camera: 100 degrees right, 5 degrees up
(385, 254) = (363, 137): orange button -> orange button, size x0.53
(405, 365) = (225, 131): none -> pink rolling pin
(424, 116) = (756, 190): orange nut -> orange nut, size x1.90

----------

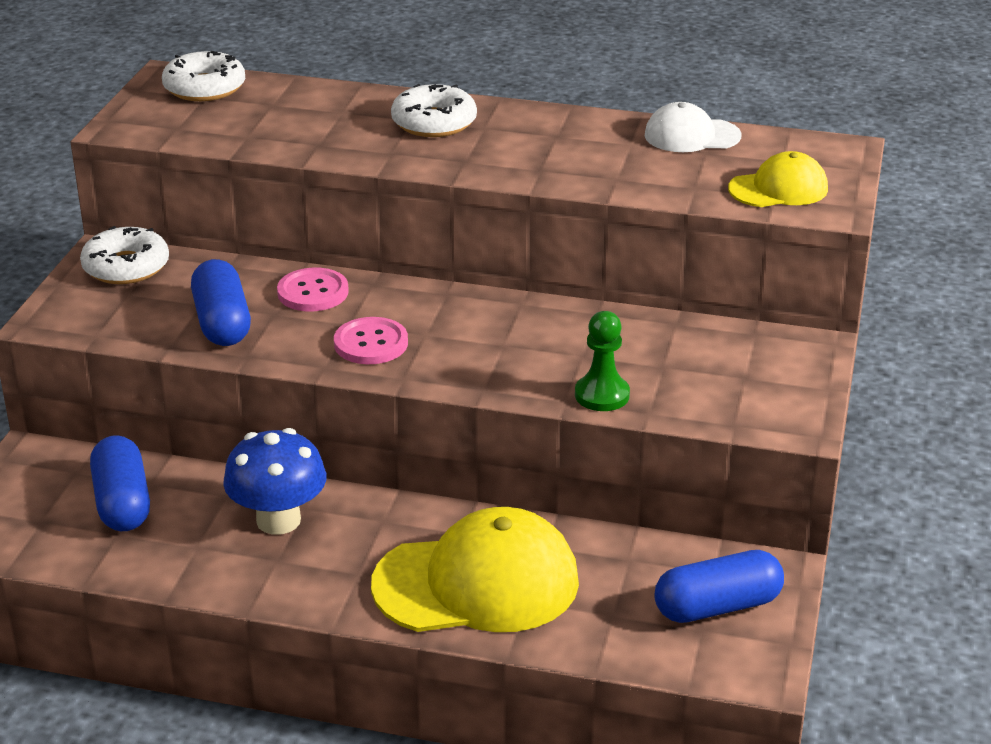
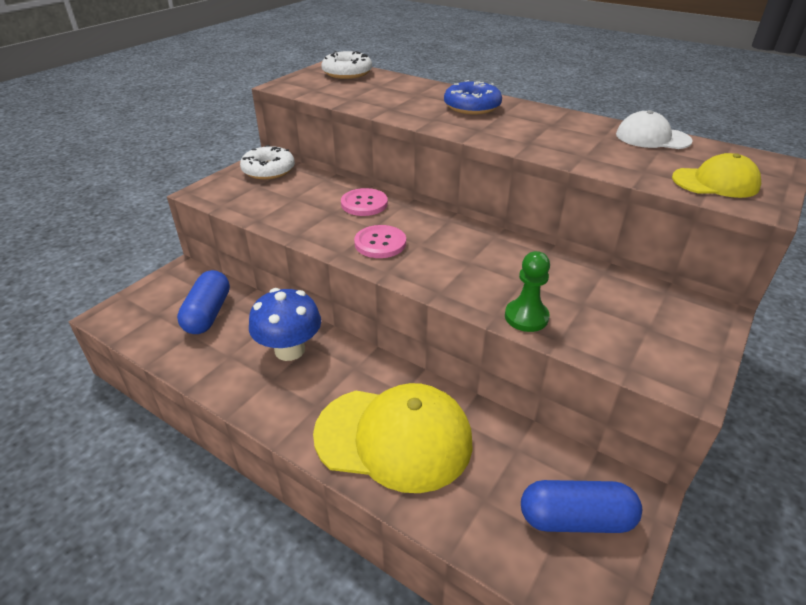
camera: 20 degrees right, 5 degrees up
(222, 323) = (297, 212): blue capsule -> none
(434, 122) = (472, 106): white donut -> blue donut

----------

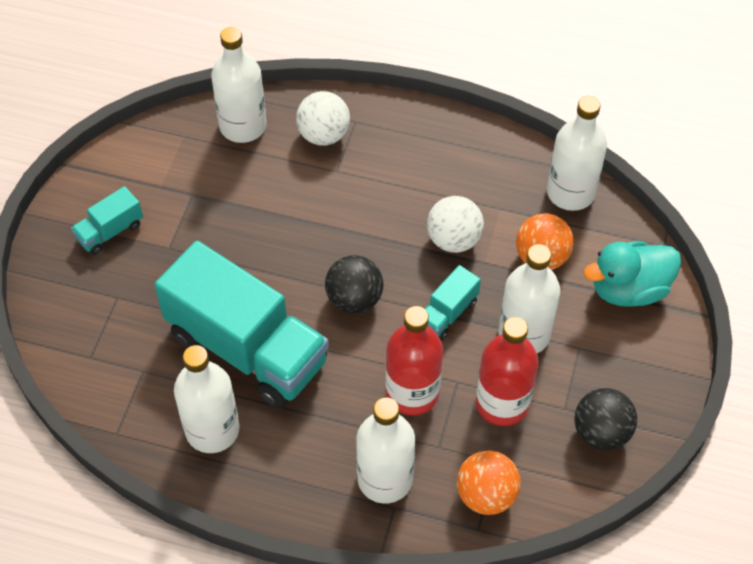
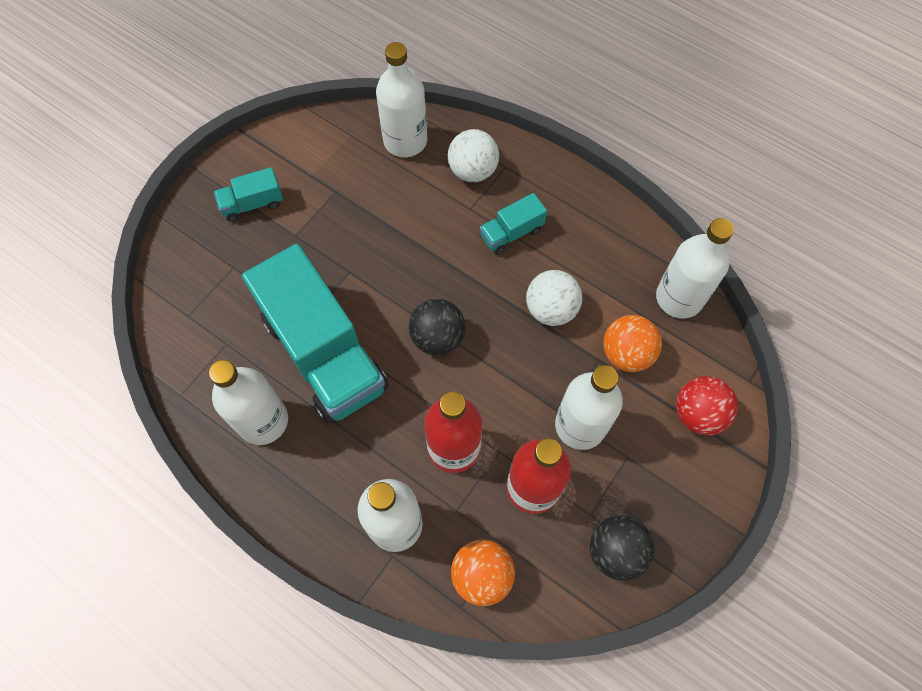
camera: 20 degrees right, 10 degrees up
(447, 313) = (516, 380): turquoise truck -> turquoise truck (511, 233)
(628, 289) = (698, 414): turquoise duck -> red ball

----------

Work task → Return a copy of each line in the records above that has "size" in it.

Written solution →
(385, 254) = (363, 137): orange button -> orange button, size x0.53
(424, 116) = (756, 190): orange nut -> orange nut, size x1.90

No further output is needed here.